- [PROBLEM]
Transcribe exactly everything in the data below from the line containing "pink phone [84,356,153,426]" down to the line containing "none -> green robot [524,228,577,286]", both lines included and nothing further.

- [RECORDS PROVIDED]
/---
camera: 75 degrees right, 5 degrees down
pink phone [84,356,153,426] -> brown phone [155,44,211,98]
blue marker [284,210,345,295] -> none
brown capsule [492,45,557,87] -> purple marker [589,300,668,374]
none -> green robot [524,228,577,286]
\---
/---
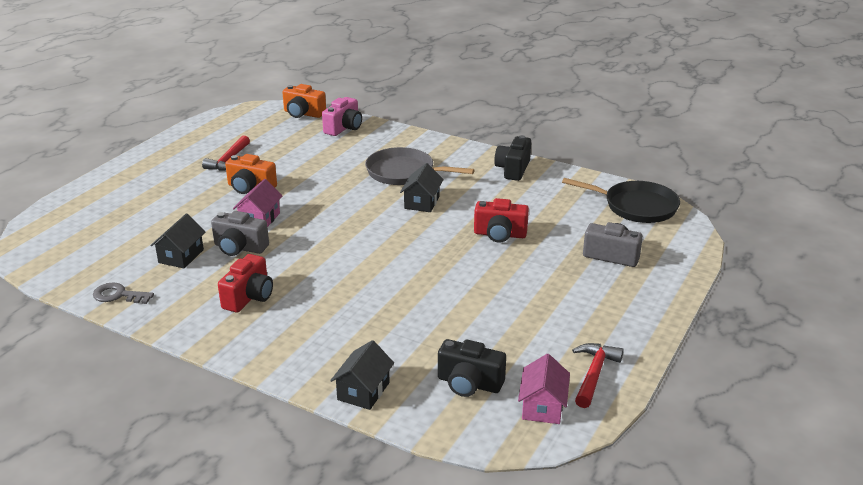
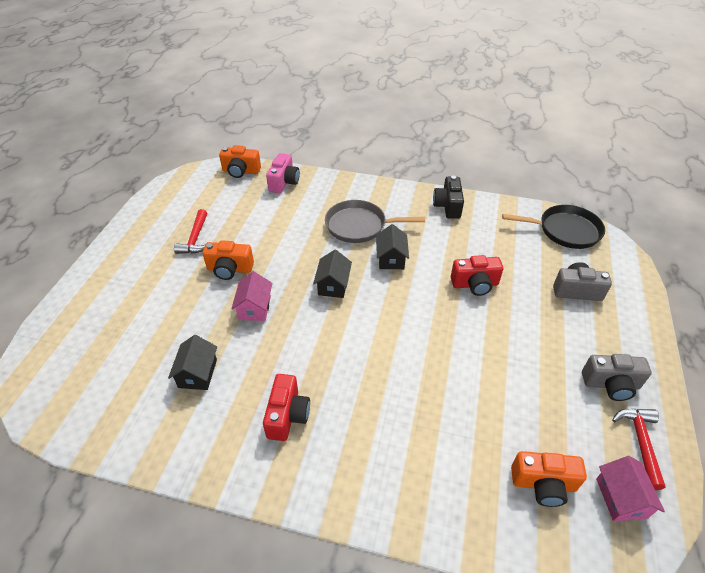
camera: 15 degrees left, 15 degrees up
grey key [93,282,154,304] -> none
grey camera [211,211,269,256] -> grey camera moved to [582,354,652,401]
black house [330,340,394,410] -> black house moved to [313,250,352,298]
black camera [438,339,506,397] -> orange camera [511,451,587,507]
\---
- [FINISHED TASK]
pink phone [84,356,153,426] -> brown phone [155,44,211,98]
blue marker [284,210,345,295] -> none
brown capsule [492,45,557,87] -> purple marker [589,300,668,374]
none -> green robot [524,228,577,286]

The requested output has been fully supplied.